_Goal of the exercise_
Reproduce the listing word for word, from its first line down to and including the line that contains "Is point (318, 353)", and leave the pictures out.

_Data listing_
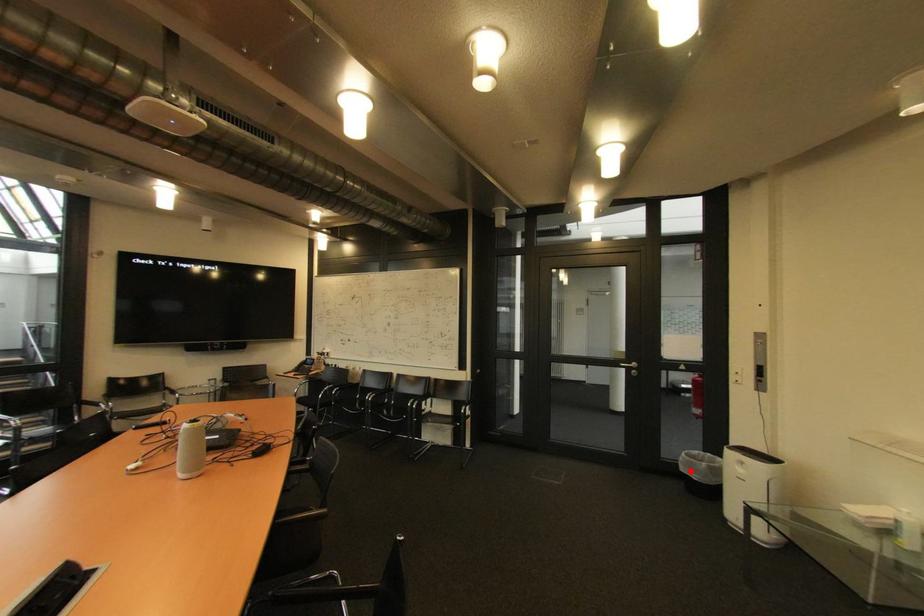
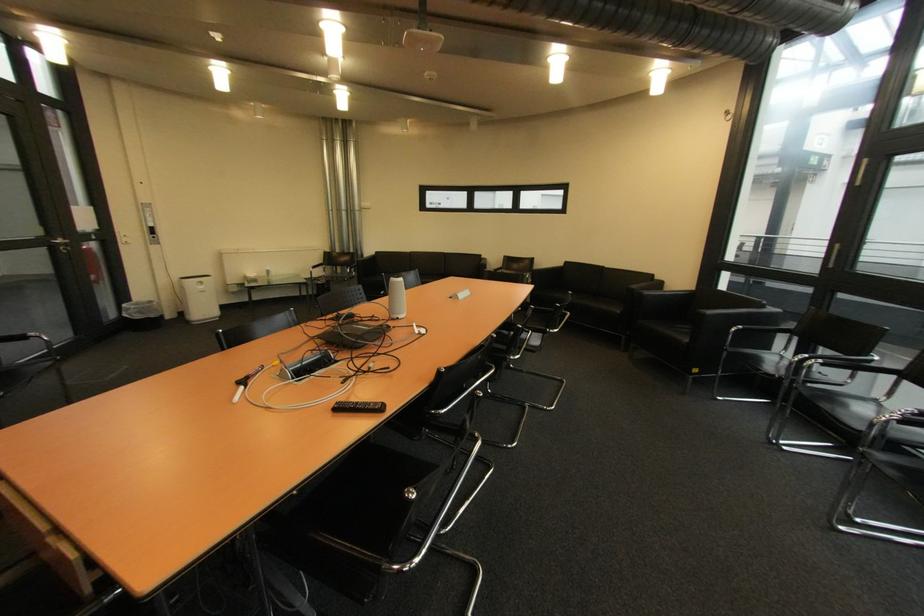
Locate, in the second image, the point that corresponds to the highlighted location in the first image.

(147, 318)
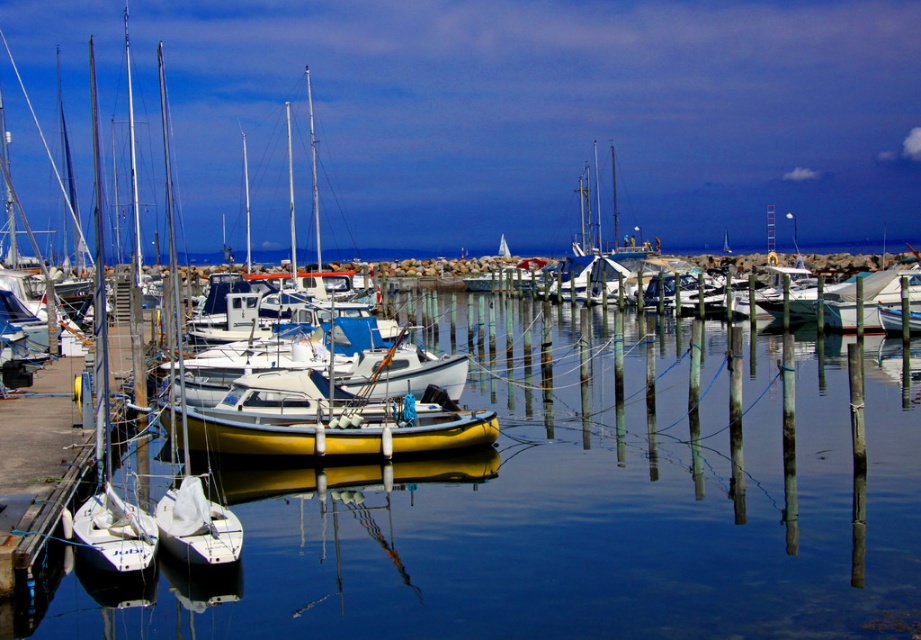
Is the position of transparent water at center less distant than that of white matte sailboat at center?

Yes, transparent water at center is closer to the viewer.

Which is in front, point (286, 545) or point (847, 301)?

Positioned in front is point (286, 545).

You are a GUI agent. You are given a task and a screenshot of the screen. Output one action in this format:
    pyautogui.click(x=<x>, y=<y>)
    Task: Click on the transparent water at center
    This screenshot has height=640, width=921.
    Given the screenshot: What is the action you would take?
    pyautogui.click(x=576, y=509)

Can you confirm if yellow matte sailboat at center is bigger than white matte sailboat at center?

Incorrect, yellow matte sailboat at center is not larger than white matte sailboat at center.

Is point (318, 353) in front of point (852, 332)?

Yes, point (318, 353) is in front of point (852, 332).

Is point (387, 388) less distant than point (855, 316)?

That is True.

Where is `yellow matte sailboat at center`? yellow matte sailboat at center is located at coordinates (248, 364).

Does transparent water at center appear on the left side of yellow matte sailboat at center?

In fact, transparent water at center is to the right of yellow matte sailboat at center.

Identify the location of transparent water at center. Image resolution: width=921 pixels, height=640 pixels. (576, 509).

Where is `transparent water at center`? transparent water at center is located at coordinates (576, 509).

_Solution to this task_
Locate, in the second image, the point that corresponds to the highlighted location in the first image.

(147, 318)
Is the position of transparent water at center less distant than that of white matte sailboat at center?

Yes, transparent water at center is closer to the viewer.

Which is in front, point (286, 545) or point (847, 301)?

Positioned in front is point (286, 545).

You are a GUI agent. You are given a task and a screenshot of the screen. Output one action in this format:
    pyautogui.click(x=<x>, y=<y>)
    Task: Click on the transparent water at center
    This screenshot has height=640, width=921.
    Given the screenshot: What is the action you would take?
    pyautogui.click(x=576, y=509)

Can you confirm if yellow matte sailboat at center is bigger than white matte sailboat at center?

Incorrect, yellow matte sailboat at center is not larger than white matte sailboat at center.

Is point (318, 353) in front of point (852, 332)?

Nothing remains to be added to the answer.